▸ **Input data**:
⟨

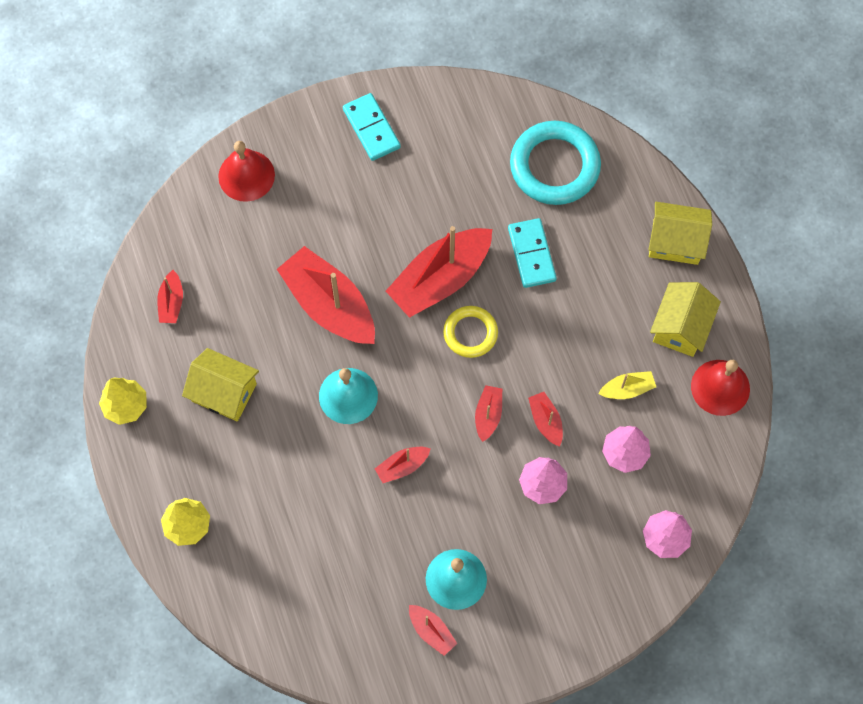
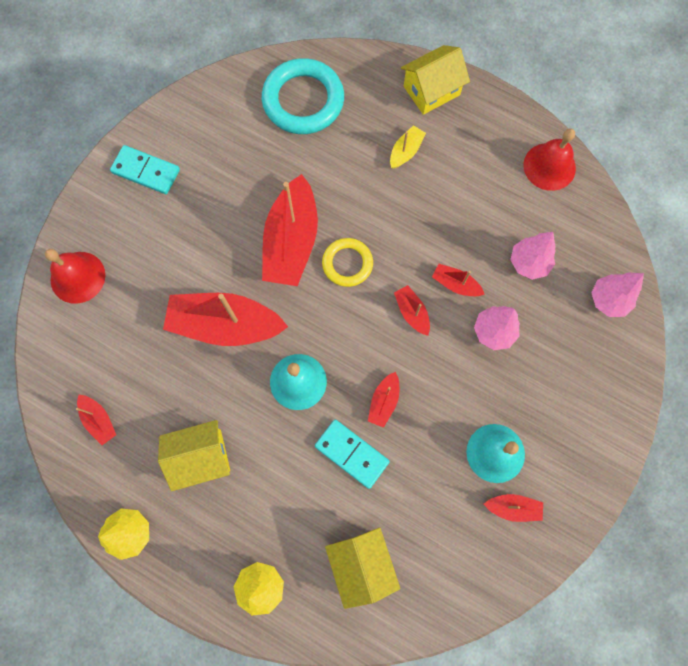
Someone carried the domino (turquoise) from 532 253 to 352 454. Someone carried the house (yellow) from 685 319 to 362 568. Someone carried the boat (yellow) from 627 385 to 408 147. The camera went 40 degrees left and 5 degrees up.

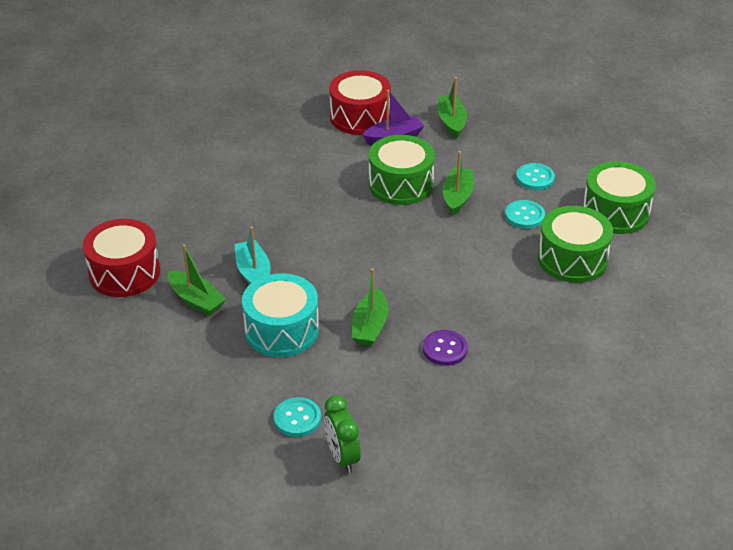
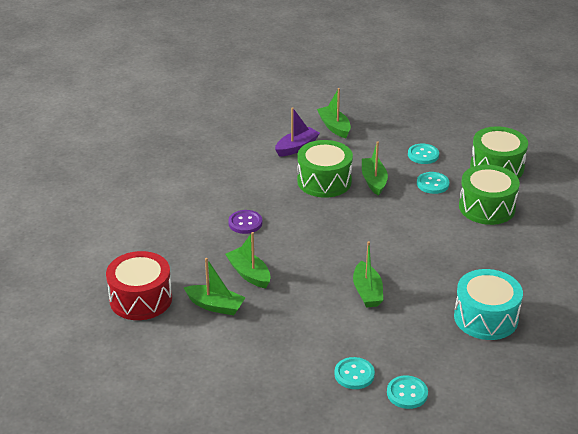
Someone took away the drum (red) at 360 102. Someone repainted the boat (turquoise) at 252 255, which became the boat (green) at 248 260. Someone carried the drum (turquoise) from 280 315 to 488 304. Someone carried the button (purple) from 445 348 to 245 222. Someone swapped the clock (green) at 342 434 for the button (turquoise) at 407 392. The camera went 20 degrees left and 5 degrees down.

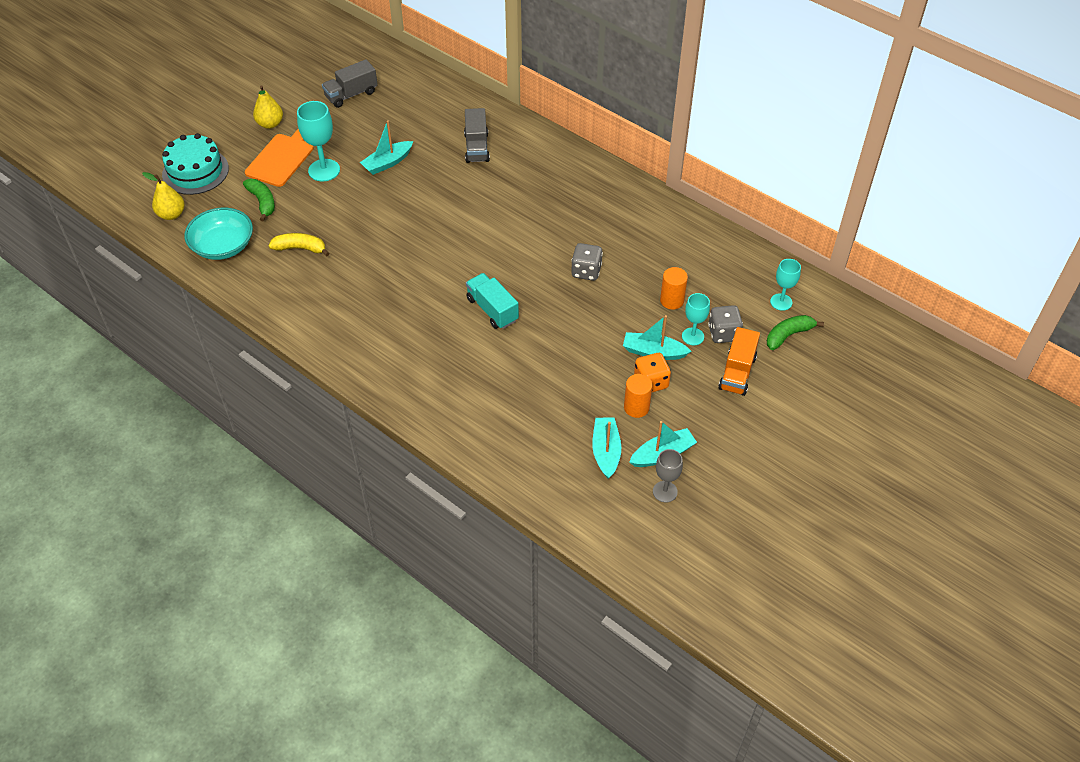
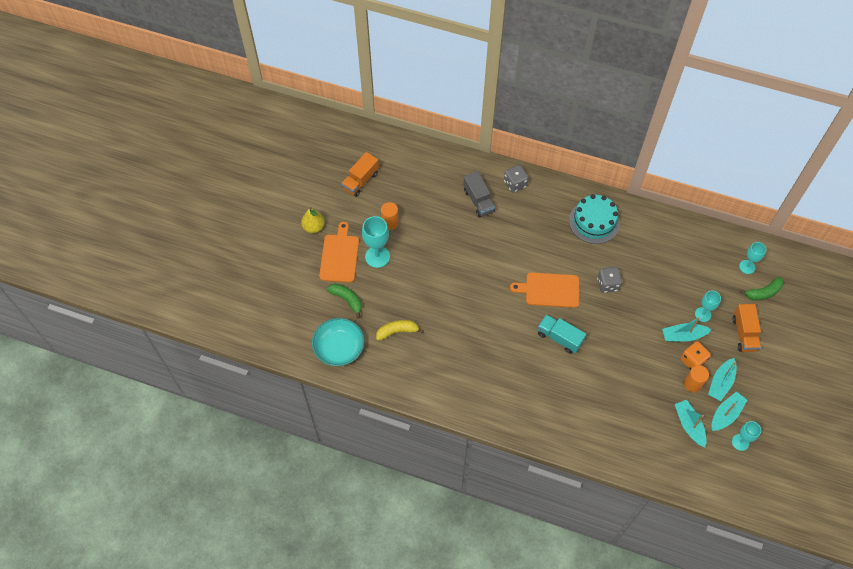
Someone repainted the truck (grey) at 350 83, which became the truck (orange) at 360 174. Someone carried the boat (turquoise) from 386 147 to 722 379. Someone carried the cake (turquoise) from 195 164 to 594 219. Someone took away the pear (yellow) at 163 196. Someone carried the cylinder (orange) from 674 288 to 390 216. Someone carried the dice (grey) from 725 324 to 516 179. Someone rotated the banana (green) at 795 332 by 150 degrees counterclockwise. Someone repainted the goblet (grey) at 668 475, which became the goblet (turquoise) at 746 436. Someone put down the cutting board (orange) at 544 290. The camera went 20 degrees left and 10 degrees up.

⟩

▸ **About this task**:
With the pictures removed, return the full listing exactly as given.

▸ **Exercise result**:
Someone carried the domino (turquoise) from 532 253 to 352 454. Someone carried the house (yellow) from 685 319 to 362 568. Someone carried the boat (yellow) from 627 385 to 408 147. The camera went 40 degrees left and 5 degrees up.

Someone took away the drum (red) at 360 102. Someone repainted the boat (turquoise) at 252 255, which became the boat (green) at 248 260. Someone carried the drum (turquoise) from 280 315 to 488 304. Someone carried the button (purple) from 445 348 to 245 222. Someone swapped the clock (green) at 342 434 for the button (turquoise) at 407 392. The camera went 20 degrees left and 5 degrees down.

Someone repainted the truck (grey) at 350 83, which became the truck (orange) at 360 174. Someone carried the boat (turquoise) from 386 147 to 722 379. Someone carried the cake (turquoise) from 195 164 to 594 219. Someone took away the pear (yellow) at 163 196. Someone carried the cylinder (orange) from 674 288 to 390 216. Someone carried the dice (grey) from 725 324 to 516 179. Someone rotated the banana (green) at 795 332 by 150 degrees counterclockwise. Someone repainted the goblet (grey) at 668 475, which became the goblet (turquoise) at 746 436. Someone put down the cutting board (orange) at 544 290. The camera went 20 degrees left and 10 degrees up.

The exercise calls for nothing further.